- TASK DETAILS
Please repeat the whole listing exactly, but leave the pictures out.
----- INFORMATION SHOWN -----
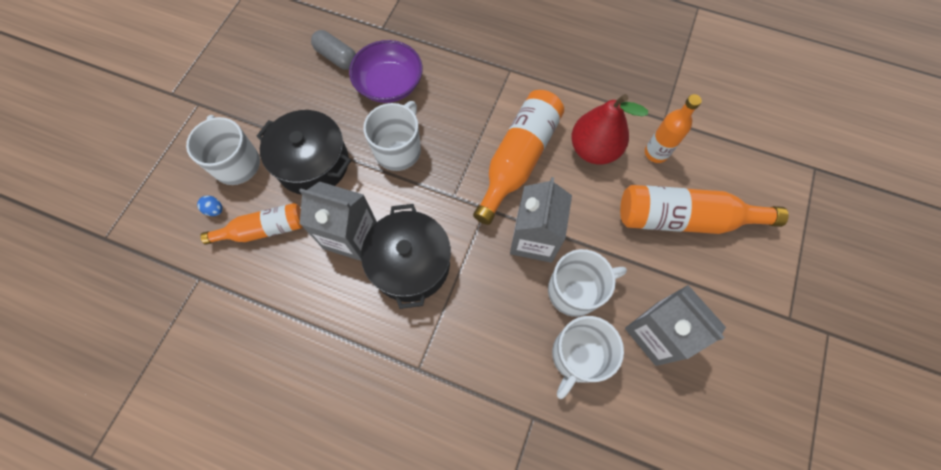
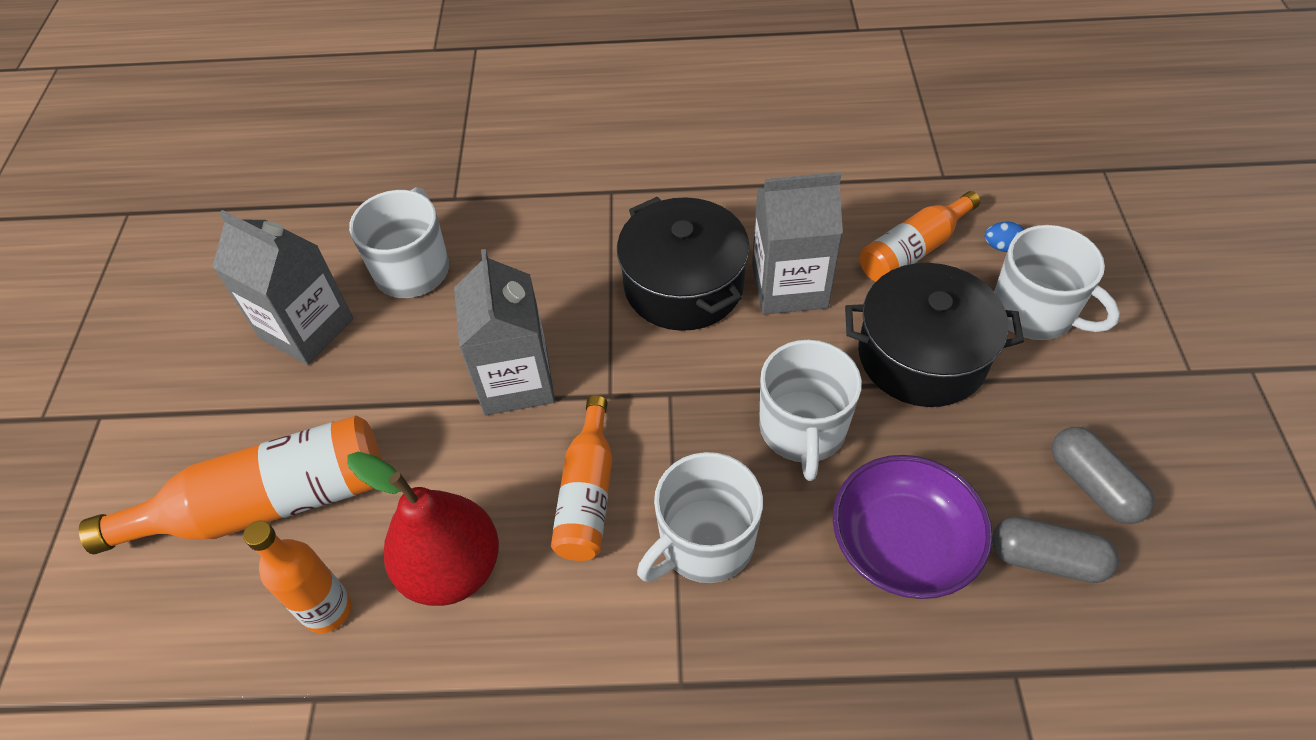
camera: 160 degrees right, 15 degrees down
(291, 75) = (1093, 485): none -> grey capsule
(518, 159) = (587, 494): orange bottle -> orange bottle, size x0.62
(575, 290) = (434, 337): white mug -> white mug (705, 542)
-----
- OUTPUT OF THE TASK
camera: 160 degrees right, 15 degrees down
(291, 75) = (1093, 485): none -> grey capsule
(518, 159) = (587, 494): orange bottle -> orange bottle, size x0.62
(575, 290) = (434, 337): white mug -> white mug (705, 542)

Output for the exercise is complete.